(PROVIDED INFORMATION)
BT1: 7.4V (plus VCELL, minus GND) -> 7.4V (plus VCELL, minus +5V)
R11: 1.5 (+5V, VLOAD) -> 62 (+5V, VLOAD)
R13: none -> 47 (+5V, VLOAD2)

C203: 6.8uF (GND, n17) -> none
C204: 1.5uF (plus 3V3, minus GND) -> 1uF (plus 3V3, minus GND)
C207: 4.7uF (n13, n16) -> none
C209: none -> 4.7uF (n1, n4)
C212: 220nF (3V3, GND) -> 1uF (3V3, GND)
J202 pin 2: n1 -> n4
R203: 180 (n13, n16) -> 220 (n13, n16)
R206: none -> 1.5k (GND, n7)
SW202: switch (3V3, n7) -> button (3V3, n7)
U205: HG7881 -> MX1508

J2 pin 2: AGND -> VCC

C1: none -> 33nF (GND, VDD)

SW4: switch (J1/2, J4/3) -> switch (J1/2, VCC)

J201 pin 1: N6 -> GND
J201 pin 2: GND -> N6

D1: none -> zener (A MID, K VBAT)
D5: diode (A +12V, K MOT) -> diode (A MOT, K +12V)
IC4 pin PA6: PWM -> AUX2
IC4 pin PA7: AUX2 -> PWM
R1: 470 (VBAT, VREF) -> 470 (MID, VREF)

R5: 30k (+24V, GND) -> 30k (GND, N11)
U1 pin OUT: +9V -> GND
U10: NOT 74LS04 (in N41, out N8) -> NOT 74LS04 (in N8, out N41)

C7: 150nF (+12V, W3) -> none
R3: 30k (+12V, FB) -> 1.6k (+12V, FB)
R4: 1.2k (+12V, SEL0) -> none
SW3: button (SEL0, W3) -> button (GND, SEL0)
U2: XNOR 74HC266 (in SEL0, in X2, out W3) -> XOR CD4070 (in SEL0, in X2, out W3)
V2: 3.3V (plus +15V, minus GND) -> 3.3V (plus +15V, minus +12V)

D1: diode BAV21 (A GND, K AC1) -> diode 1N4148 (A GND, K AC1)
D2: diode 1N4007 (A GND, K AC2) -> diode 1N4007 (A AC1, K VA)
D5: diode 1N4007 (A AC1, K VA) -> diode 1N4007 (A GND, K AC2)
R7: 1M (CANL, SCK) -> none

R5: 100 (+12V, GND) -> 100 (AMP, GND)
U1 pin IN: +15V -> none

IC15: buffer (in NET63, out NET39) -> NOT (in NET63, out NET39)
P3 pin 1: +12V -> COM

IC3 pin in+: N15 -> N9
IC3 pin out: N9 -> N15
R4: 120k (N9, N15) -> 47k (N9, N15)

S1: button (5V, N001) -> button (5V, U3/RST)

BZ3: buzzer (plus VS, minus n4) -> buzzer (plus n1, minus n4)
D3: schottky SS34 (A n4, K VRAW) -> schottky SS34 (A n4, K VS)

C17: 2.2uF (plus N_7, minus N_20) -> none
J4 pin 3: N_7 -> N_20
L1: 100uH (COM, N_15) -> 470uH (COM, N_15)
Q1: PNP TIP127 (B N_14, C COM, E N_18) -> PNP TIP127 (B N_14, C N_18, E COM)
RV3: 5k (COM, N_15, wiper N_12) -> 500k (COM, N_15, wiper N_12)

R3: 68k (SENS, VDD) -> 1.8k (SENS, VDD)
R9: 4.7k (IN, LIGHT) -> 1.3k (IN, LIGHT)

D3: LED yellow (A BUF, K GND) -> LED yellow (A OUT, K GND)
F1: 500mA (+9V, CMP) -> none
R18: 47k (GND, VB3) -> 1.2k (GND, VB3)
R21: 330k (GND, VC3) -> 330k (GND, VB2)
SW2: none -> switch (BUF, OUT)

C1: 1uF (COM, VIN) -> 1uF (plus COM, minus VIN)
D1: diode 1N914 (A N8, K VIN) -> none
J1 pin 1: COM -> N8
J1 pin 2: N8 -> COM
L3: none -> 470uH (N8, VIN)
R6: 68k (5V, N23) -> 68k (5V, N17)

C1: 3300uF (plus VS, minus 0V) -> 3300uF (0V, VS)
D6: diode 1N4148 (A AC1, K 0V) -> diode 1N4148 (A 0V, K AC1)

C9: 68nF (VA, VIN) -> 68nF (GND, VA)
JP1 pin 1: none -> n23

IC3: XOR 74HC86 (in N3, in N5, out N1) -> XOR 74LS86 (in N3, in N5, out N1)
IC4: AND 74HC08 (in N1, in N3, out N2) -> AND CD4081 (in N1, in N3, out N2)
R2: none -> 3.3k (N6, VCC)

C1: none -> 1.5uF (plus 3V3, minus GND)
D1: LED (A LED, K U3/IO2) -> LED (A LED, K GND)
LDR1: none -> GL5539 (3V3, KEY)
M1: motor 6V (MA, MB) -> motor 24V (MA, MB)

(EXERCISE OBJECTIVE) Beginning with the line that contains "C1: 1uF (COM, VIN)", return every line through the end of the data above, exactly as written.

(REPLY TO THE EXERCISE)
C1: 1uF (COM, VIN) -> 1uF (plus COM, minus VIN)
D1: diode 1N914 (A N8, K VIN) -> none
J1 pin 1: COM -> N8
J1 pin 2: N8 -> COM
L3: none -> 470uH (N8, VIN)
R6: 68k (5V, N23) -> 68k (5V, N17)

C1: 3300uF (plus VS, minus 0V) -> 3300uF (0V, VS)
D6: diode 1N4148 (A AC1, K 0V) -> diode 1N4148 (A 0V, K AC1)

C9: 68nF (VA, VIN) -> 68nF (GND, VA)
JP1 pin 1: none -> n23

IC3: XOR 74HC86 (in N3, in N5, out N1) -> XOR 74LS86 (in N3, in N5, out N1)
IC4: AND 74HC08 (in N1, in N3, out N2) -> AND CD4081 (in N1, in N3, out N2)
R2: none -> 3.3k (N6, VCC)

C1: none -> 1.5uF (plus 3V3, minus GND)
D1: LED (A LED, K U3/IO2) -> LED (A LED, K GND)
LDR1: none -> GL5539 (3V3, KEY)
M1: motor 6V (MA, MB) -> motor 24V (MA, MB)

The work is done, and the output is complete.